Data for analysis:
■ ■ ■ ■ ■ ■ ■

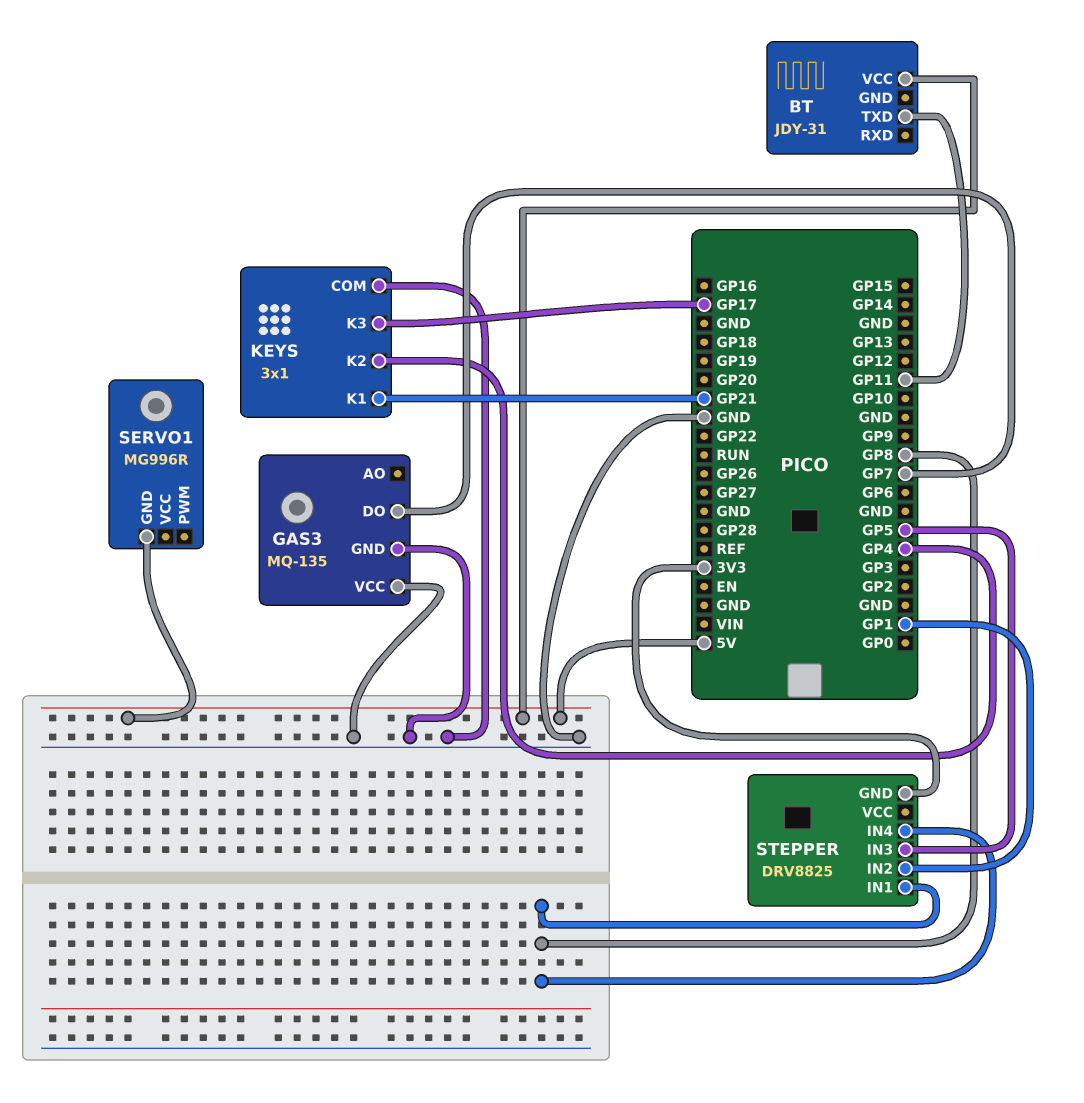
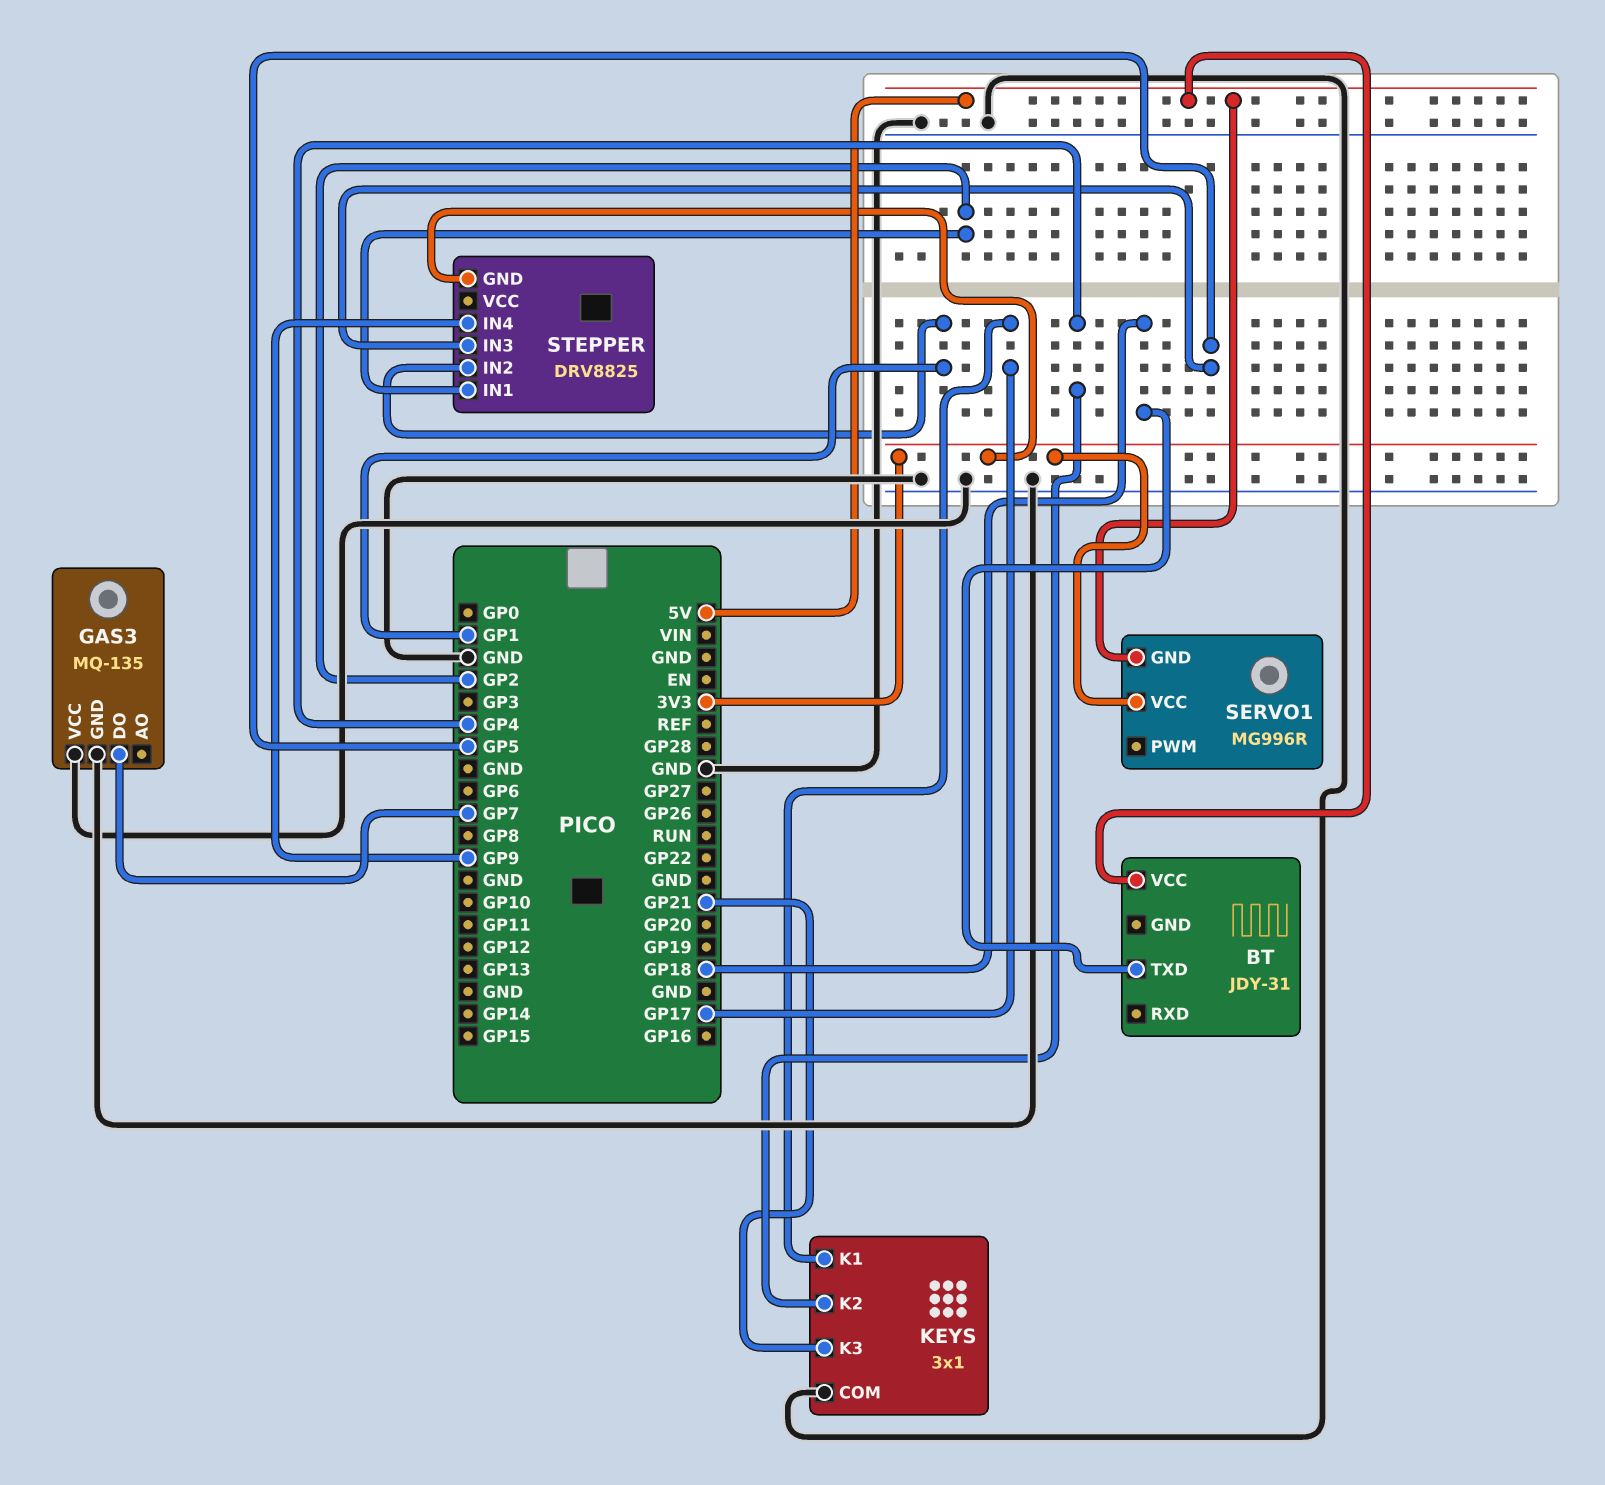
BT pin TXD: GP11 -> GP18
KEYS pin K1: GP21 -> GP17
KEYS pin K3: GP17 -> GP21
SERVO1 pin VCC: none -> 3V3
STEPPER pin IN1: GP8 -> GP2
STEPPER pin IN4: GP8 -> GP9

■ ■ ■ ■ ■ ■ ■

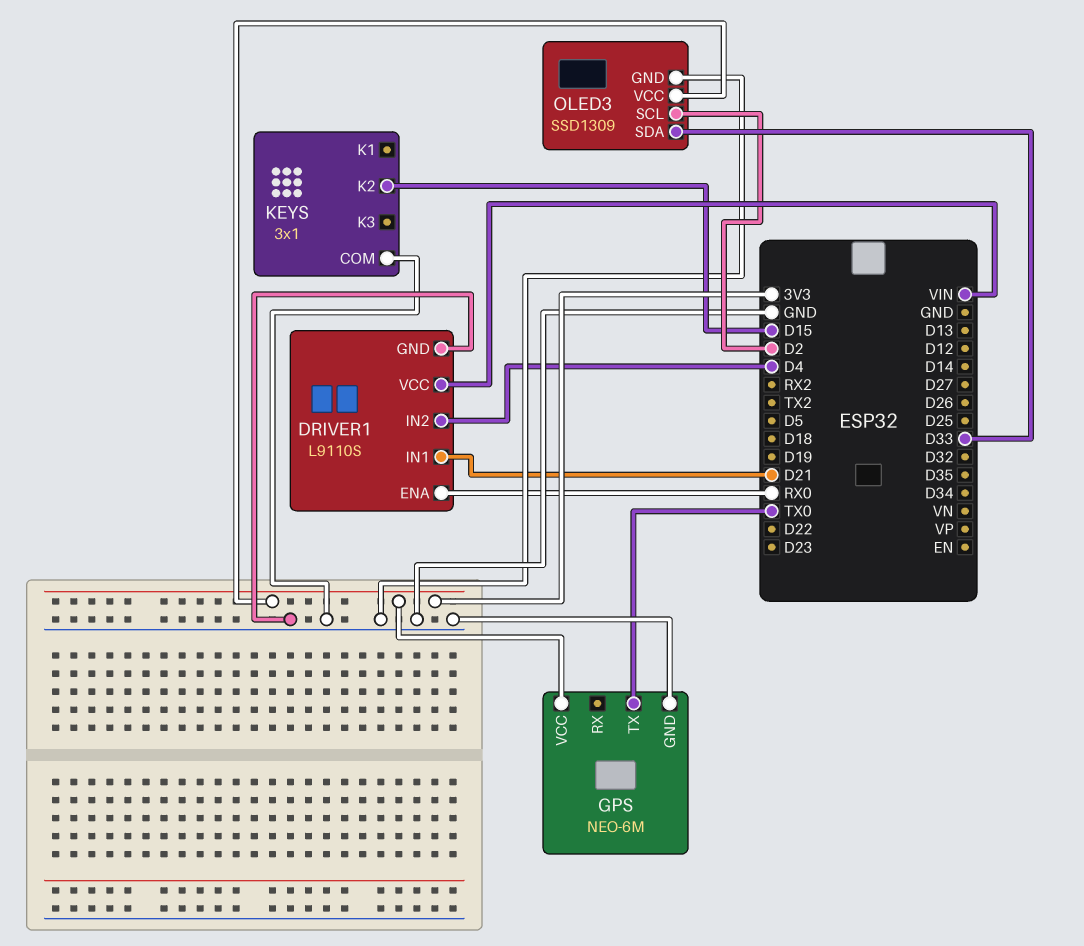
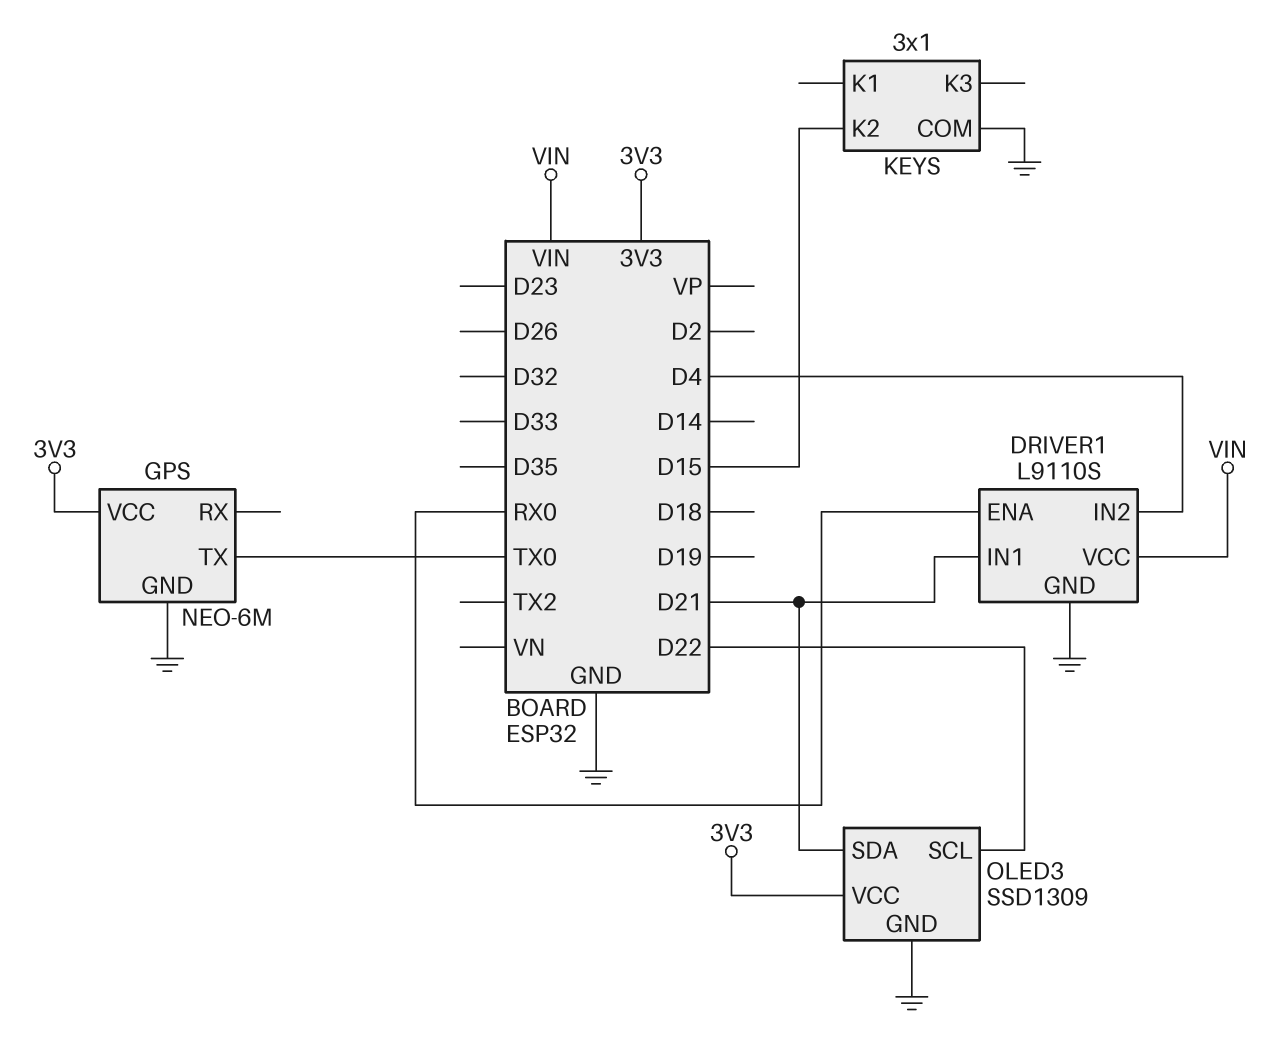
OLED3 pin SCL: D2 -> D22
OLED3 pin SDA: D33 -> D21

■ ■ ■ ■ ■ ■ ■

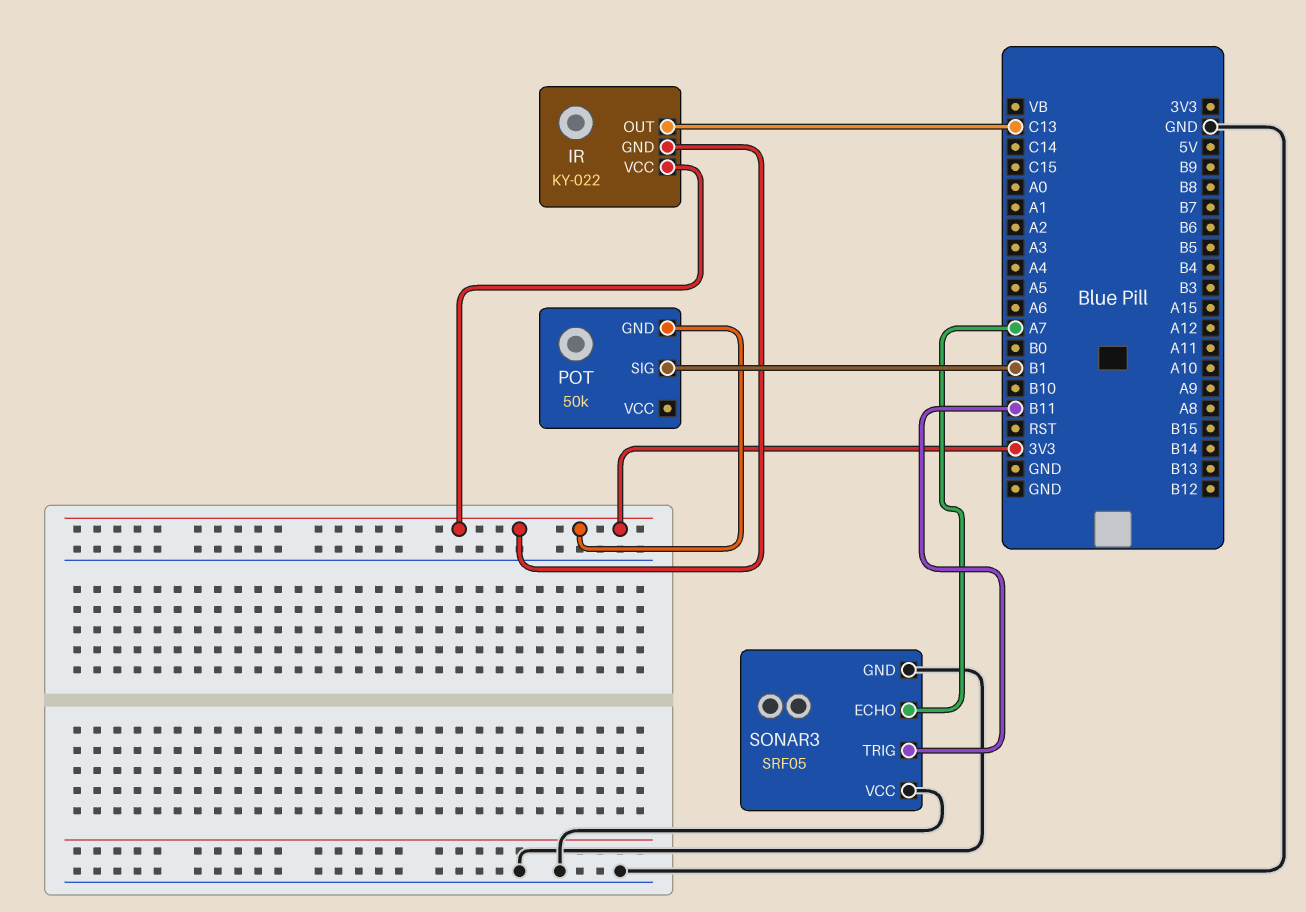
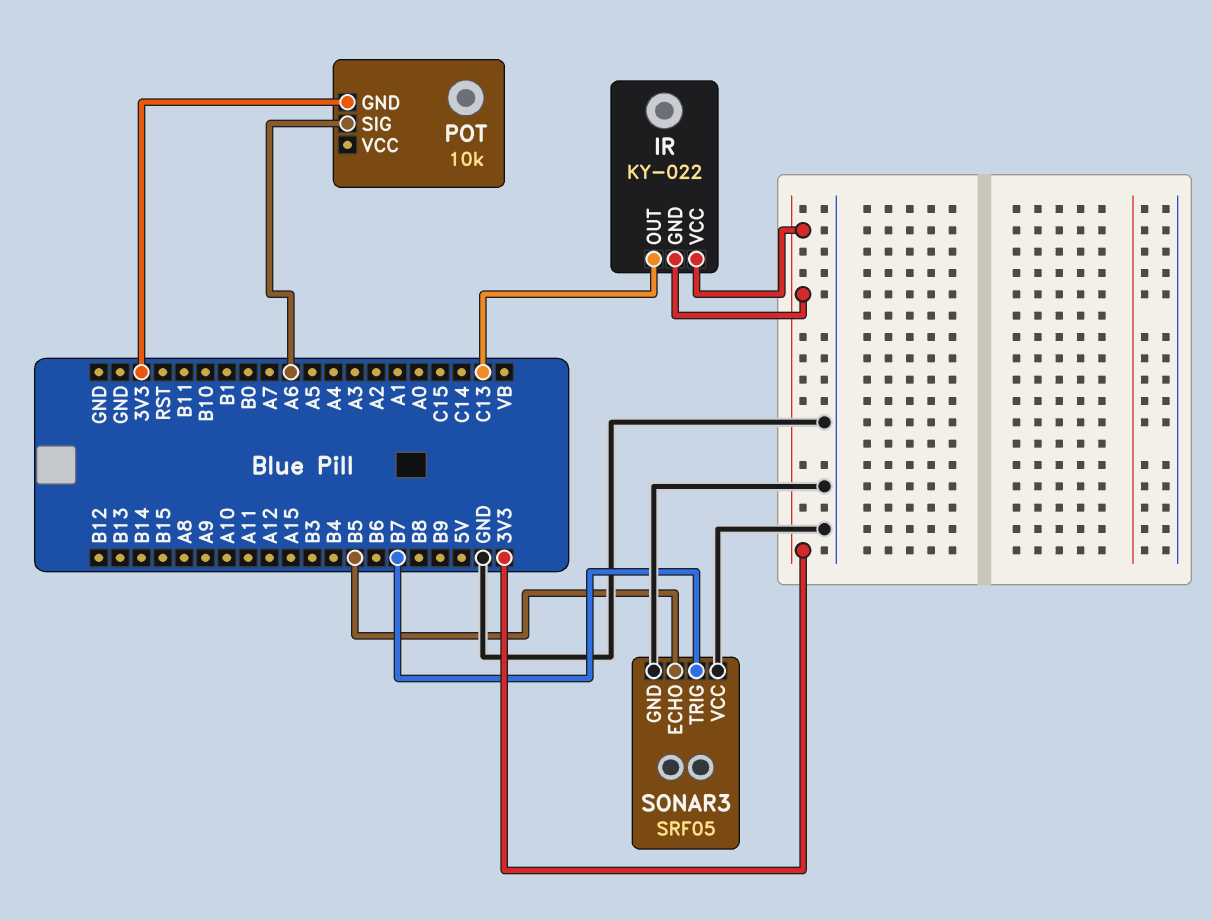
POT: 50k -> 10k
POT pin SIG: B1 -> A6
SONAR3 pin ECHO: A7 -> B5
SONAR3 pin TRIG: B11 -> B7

■ ■ ■ ■ ■ ■ ■

Description of the task: Reprint exactly the lines above that start at the one with "SERVO1 pin VCC: none -> 3V3" and end at the one with "STEPPER pin IN4: GP8 -> GP9", keeping both and adding none.

The completed task:
SERVO1 pin VCC: none -> 3V3
STEPPER pin IN1: GP8 -> GP2
STEPPER pin IN4: GP8 -> GP9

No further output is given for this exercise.